### [Exercise directions]
Once the pictures are removed, reproduce what is left of the data below exactly.

### [Data block]
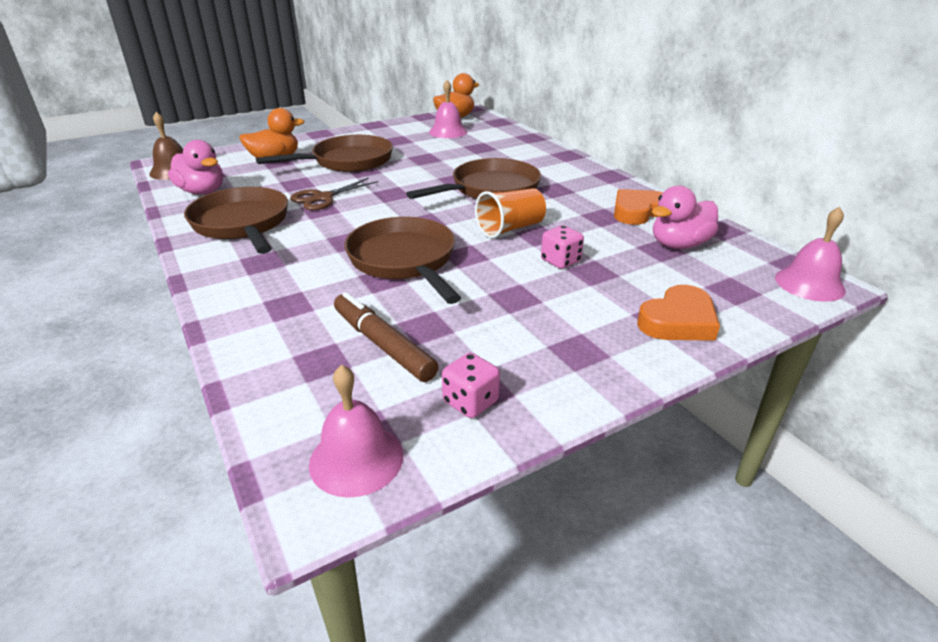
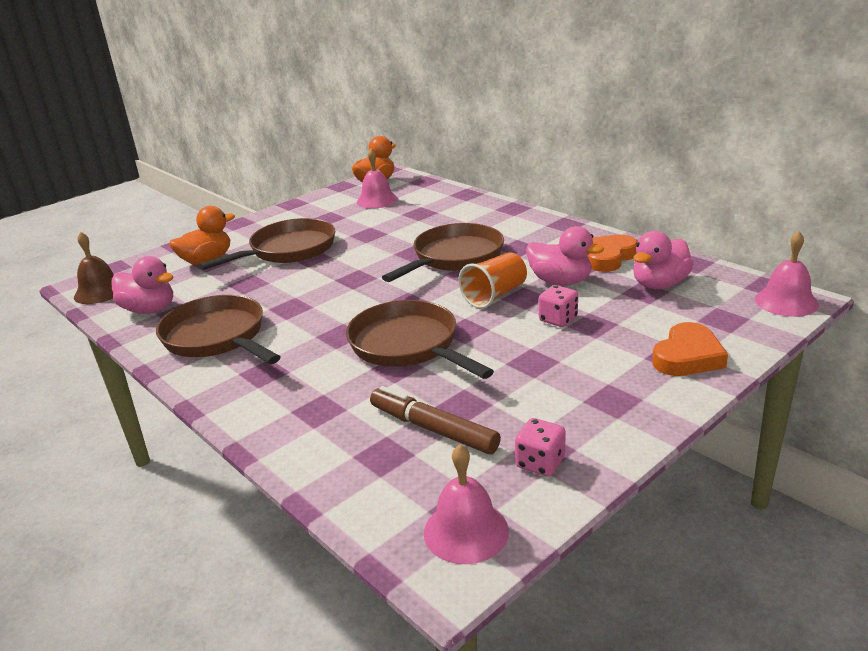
camera: 10 degrees left, 5 degrees down
(323, 198) = (286, 295): brown scissors -> none
(580, 226) = (560, 281): none -> pink duck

### [Exercise response]
camera: 10 degrees left, 5 degrees down
(323, 198) = (286, 295): brown scissors -> none
(580, 226) = (560, 281): none -> pink duck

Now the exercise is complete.